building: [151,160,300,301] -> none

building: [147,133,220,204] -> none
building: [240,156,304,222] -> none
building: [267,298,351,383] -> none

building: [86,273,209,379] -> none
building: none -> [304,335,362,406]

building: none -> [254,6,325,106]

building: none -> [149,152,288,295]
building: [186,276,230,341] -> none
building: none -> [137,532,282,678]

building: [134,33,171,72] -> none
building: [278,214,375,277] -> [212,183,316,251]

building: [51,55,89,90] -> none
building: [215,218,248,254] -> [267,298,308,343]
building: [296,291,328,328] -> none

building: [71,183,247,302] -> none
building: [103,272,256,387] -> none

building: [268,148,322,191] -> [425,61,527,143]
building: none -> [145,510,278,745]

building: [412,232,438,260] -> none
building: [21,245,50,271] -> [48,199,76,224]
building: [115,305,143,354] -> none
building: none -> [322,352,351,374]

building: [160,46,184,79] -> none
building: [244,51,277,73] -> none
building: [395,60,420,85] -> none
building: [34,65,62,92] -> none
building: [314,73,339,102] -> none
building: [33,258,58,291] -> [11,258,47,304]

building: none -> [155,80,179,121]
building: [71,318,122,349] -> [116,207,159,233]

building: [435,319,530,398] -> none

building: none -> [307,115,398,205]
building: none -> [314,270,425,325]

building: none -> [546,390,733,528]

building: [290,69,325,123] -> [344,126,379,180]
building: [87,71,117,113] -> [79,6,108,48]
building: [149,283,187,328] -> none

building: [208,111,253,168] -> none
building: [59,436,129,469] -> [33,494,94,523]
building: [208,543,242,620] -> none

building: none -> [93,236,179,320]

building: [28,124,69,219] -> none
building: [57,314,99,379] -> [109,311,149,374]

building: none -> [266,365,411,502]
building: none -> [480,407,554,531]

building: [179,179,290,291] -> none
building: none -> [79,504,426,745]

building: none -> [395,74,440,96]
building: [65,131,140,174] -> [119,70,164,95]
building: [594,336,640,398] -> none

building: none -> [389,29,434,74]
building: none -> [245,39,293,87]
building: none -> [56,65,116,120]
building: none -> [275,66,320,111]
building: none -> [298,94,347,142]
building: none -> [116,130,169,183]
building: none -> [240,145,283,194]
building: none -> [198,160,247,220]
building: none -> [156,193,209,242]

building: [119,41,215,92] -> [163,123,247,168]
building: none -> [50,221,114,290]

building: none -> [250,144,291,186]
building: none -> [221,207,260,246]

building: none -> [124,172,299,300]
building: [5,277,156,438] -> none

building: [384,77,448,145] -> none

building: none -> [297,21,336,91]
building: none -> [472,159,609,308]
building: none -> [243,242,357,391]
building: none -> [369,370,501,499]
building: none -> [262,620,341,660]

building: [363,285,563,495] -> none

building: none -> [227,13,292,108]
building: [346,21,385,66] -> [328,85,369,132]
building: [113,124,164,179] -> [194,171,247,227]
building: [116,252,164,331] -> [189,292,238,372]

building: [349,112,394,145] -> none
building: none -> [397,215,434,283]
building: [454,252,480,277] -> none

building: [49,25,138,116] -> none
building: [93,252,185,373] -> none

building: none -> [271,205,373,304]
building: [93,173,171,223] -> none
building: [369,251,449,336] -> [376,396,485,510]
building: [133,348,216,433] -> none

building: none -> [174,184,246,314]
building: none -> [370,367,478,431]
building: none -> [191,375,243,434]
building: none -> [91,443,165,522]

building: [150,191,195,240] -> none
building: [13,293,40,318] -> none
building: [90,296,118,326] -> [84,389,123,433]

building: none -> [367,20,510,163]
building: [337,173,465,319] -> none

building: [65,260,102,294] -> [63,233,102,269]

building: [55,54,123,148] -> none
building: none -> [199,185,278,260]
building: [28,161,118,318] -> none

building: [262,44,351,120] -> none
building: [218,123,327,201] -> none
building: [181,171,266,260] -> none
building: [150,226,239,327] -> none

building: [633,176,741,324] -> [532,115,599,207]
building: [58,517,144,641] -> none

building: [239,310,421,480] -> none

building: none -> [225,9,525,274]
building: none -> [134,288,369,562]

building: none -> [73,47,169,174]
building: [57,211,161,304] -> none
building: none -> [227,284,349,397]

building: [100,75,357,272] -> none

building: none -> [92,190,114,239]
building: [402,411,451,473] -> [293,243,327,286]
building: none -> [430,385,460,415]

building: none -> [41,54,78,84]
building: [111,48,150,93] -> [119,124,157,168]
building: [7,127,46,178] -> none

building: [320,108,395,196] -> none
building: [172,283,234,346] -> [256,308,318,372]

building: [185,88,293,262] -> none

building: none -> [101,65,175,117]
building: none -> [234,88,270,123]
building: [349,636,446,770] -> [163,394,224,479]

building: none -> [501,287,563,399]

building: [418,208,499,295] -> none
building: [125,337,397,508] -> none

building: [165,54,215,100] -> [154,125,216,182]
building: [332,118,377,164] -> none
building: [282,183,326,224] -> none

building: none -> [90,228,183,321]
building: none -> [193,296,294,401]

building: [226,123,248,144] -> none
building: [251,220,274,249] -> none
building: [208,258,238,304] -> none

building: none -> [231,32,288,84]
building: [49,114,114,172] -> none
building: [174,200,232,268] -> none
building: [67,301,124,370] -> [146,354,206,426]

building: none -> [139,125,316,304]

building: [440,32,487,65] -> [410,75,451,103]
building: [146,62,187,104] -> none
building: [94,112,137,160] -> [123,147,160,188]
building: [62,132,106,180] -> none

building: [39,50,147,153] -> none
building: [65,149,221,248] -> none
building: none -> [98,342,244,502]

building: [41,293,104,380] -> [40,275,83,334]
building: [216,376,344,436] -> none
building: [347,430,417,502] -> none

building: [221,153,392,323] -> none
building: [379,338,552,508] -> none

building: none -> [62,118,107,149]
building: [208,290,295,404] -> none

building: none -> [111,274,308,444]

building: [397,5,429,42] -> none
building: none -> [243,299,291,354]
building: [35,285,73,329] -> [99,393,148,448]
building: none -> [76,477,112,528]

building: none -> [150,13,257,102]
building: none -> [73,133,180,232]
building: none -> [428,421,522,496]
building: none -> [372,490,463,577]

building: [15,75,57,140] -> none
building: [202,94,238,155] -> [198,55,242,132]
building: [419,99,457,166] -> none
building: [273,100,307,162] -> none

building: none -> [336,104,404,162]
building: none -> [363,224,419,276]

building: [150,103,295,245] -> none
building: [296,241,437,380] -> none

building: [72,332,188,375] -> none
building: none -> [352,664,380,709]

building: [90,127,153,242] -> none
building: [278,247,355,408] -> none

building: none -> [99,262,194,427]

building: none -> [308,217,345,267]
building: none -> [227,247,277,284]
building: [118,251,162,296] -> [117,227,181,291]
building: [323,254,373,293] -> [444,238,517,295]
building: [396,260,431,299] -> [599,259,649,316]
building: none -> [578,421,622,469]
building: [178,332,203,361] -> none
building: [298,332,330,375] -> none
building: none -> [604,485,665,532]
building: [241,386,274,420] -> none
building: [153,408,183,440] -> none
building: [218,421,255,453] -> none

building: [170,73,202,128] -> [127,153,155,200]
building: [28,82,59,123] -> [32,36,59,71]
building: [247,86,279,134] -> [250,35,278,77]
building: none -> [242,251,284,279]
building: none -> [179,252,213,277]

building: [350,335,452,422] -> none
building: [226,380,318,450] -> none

====

WHAT YOU WILL DO: Set down the complete listing once more, exactly as it appears.

EXERCISE RESULT:
building: [151,160,300,301] -> none

building: [147,133,220,204] -> none
building: [240,156,304,222] -> none
building: [267,298,351,383] -> none

building: [86,273,209,379] -> none
building: none -> [304,335,362,406]

building: none -> [254,6,325,106]

building: none -> [149,152,288,295]
building: [186,276,230,341] -> none
building: none -> [137,532,282,678]

building: [134,33,171,72] -> none
building: [278,214,375,277] -> [212,183,316,251]

building: [51,55,89,90] -> none
building: [215,218,248,254] -> [267,298,308,343]
building: [296,291,328,328] -> none

building: [71,183,247,302] -> none
building: [103,272,256,387] -> none

building: [268,148,322,191] -> [425,61,527,143]
building: none -> [145,510,278,745]

building: [412,232,438,260] -> none
building: [21,245,50,271] -> [48,199,76,224]
building: [115,305,143,354] -> none
building: none -> [322,352,351,374]

building: [160,46,184,79] -> none
building: [244,51,277,73] -> none
building: [395,60,420,85] -> none
building: [34,65,62,92] -> none
building: [314,73,339,102] -> none
building: [33,258,58,291] -> [11,258,47,304]

building: none -> [155,80,179,121]
building: [71,318,122,349] -> [116,207,159,233]

building: [435,319,530,398] -> none

building: none -> [307,115,398,205]
building: none -> [314,270,425,325]

building: none -> [546,390,733,528]

building: [290,69,325,123] -> [344,126,379,180]
building: [87,71,117,113] -> [79,6,108,48]
building: [149,283,187,328] -> none

building: [208,111,253,168] -> none
building: [59,436,129,469] -> [33,494,94,523]
building: [208,543,242,620] -> none

building: none -> [93,236,179,320]

building: [28,124,69,219] -> none
building: [57,314,99,379] -> [109,311,149,374]

building: none -> [266,365,411,502]
building: none -> [480,407,554,531]

building: [179,179,290,291] -> none
building: none -> [79,504,426,745]

building: none -> [395,74,440,96]
building: [65,131,140,174] -> [119,70,164,95]
building: [594,336,640,398] -> none

building: none -> [389,29,434,74]
building: none -> [245,39,293,87]
building: none -> [56,65,116,120]
building: none -> [275,66,320,111]
building: none -> [298,94,347,142]
building: none -> [116,130,169,183]
building: none -> [240,145,283,194]
building: none -> [198,160,247,220]
building: none -> [156,193,209,242]

building: [119,41,215,92] -> [163,123,247,168]
building: none -> [50,221,114,290]

building: none -> [250,144,291,186]
building: none -> [221,207,260,246]

building: none -> [124,172,299,300]
building: [5,277,156,438] -> none

building: [384,77,448,145] -> none

building: none -> [297,21,336,91]
building: none -> [472,159,609,308]
building: none -> [243,242,357,391]
building: none -> [369,370,501,499]
building: none -> [262,620,341,660]

building: [363,285,563,495] -> none

building: none -> [227,13,292,108]
building: [346,21,385,66] -> [328,85,369,132]
building: [113,124,164,179] -> [194,171,247,227]
building: [116,252,164,331] -> [189,292,238,372]

building: [349,112,394,145] -> none
building: none -> [397,215,434,283]
building: [454,252,480,277] -> none

building: [49,25,138,116] -> none
building: [93,252,185,373] -> none

building: none -> [271,205,373,304]
building: [93,173,171,223] -> none
building: [369,251,449,336] -> [376,396,485,510]
building: [133,348,216,433] -> none

building: none -> [174,184,246,314]
building: none -> [370,367,478,431]
building: none -> [191,375,243,434]
building: none -> [91,443,165,522]

building: [150,191,195,240] -> none
building: [13,293,40,318] -> none
building: [90,296,118,326] -> [84,389,123,433]

building: none -> [367,20,510,163]
building: [337,173,465,319] -> none

building: [65,260,102,294] -> [63,233,102,269]

building: [55,54,123,148] -> none
building: none -> [199,185,278,260]
building: [28,161,118,318] -> none

building: [262,44,351,120] -> none
building: [218,123,327,201] -> none
building: [181,171,266,260] -> none
building: [150,226,239,327] -> none

building: [633,176,741,324] -> [532,115,599,207]
building: [58,517,144,641] -> none

building: [239,310,421,480] -> none

building: none -> [225,9,525,274]
building: none -> [134,288,369,562]

building: none -> [73,47,169,174]
building: [57,211,161,304] -> none
building: none -> [227,284,349,397]

building: [100,75,357,272] -> none

building: none -> [92,190,114,239]
building: [402,411,451,473] -> [293,243,327,286]
building: none -> [430,385,460,415]

building: none -> [41,54,78,84]
building: [111,48,150,93] -> [119,124,157,168]
building: [7,127,46,178] -> none

building: [320,108,395,196] -> none
building: [172,283,234,346] -> [256,308,318,372]

building: [185,88,293,262] -> none

building: none -> [101,65,175,117]
building: none -> [234,88,270,123]
building: [349,636,446,770] -> [163,394,224,479]

building: none -> [501,287,563,399]

building: [418,208,499,295] -> none
building: [125,337,397,508] -> none

building: [165,54,215,100] -> [154,125,216,182]
building: [332,118,377,164] -> none
building: [282,183,326,224] -> none

building: none -> [90,228,183,321]
building: none -> [193,296,294,401]

building: [226,123,248,144] -> none
building: [251,220,274,249] -> none
building: [208,258,238,304] -> none

building: none -> [231,32,288,84]
building: [49,114,114,172] -> none
building: [174,200,232,268] -> none
building: [67,301,124,370] -> [146,354,206,426]

building: none -> [139,125,316,304]

building: [440,32,487,65] -> [410,75,451,103]
building: [146,62,187,104] -> none
building: [94,112,137,160] -> [123,147,160,188]
building: [62,132,106,180] -> none

building: [39,50,147,153] -> none
building: [65,149,221,248] -> none
building: none -> [98,342,244,502]

building: [41,293,104,380] -> [40,275,83,334]
building: [216,376,344,436] -> none
building: [347,430,417,502] -> none

building: [221,153,392,323] -> none
building: [379,338,552,508] -> none

building: none -> [62,118,107,149]
building: [208,290,295,404] -> none

building: none -> [111,274,308,444]

building: [397,5,429,42] -> none
building: none -> [243,299,291,354]
building: [35,285,73,329] -> [99,393,148,448]
building: none -> [76,477,112,528]

building: none -> [150,13,257,102]
building: none -> [73,133,180,232]
building: none -> [428,421,522,496]
building: none -> [372,490,463,577]

building: [15,75,57,140] -> none
building: [202,94,238,155] -> [198,55,242,132]
building: [419,99,457,166] -> none
building: [273,100,307,162] -> none

building: none -> [336,104,404,162]
building: none -> [363,224,419,276]

building: [150,103,295,245] -> none
building: [296,241,437,380] -> none

building: [72,332,188,375] -> none
building: none -> [352,664,380,709]

building: [90,127,153,242] -> none
building: [278,247,355,408] -> none

building: none -> [99,262,194,427]

building: none -> [308,217,345,267]
building: none -> [227,247,277,284]
building: [118,251,162,296] -> [117,227,181,291]
building: [323,254,373,293] -> [444,238,517,295]
building: [396,260,431,299] -> [599,259,649,316]
building: none -> [578,421,622,469]
building: [178,332,203,361] -> none
building: [298,332,330,375] -> none
building: none -> [604,485,665,532]
building: [241,386,274,420] -> none
building: [153,408,183,440] -> none
building: [218,421,255,453] -> none

building: [170,73,202,128] -> [127,153,155,200]
building: [28,82,59,123] -> [32,36,59,71]
building: [247,86,279,134] -> [250,35,278,77]
building: none -> [242,251,284,279]
building: none -> [179,252,213,277]

building: [350,335,452,422] -> none
building: [226,380,318,450] -> none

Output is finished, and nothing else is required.